Task item: Would you please transcribe the listing exactly, with no images?

Data below:
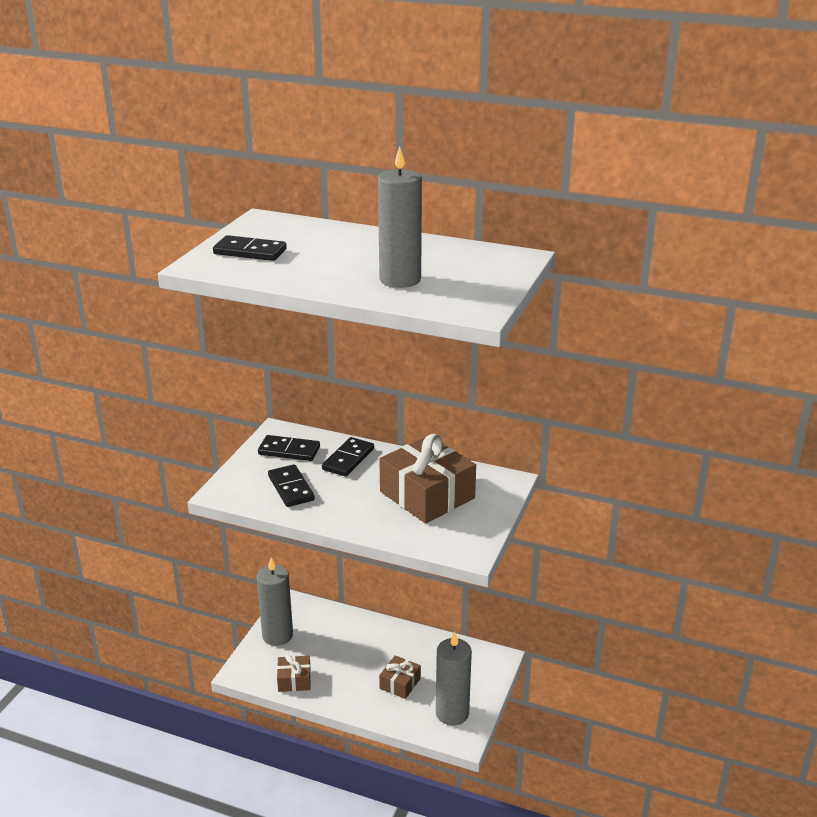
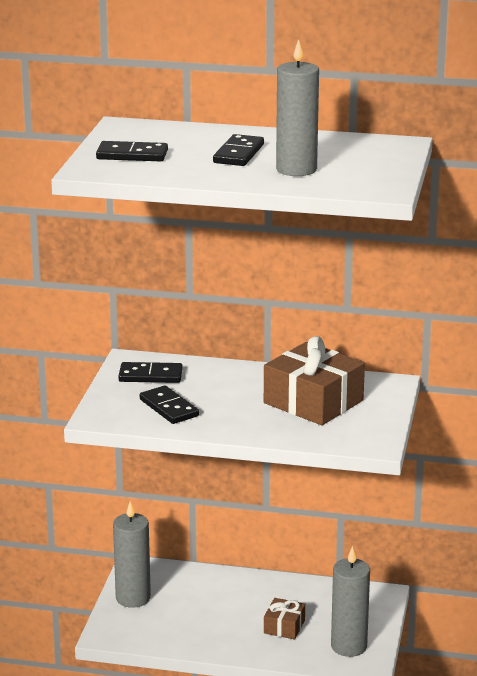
camera: 10 degrees left, 5 degrees down
(294, 680) = (167, 636): brown gift -> none
(348, 459) = (217, 378): black domino -> black domino (238, 154)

Answer box:
camera: 10 degrees left, 5 degrees down
(294, 680) = (167, 636): brown gift -> none
(348, 459) = (217, 378): black domino -> black domino (238, 154)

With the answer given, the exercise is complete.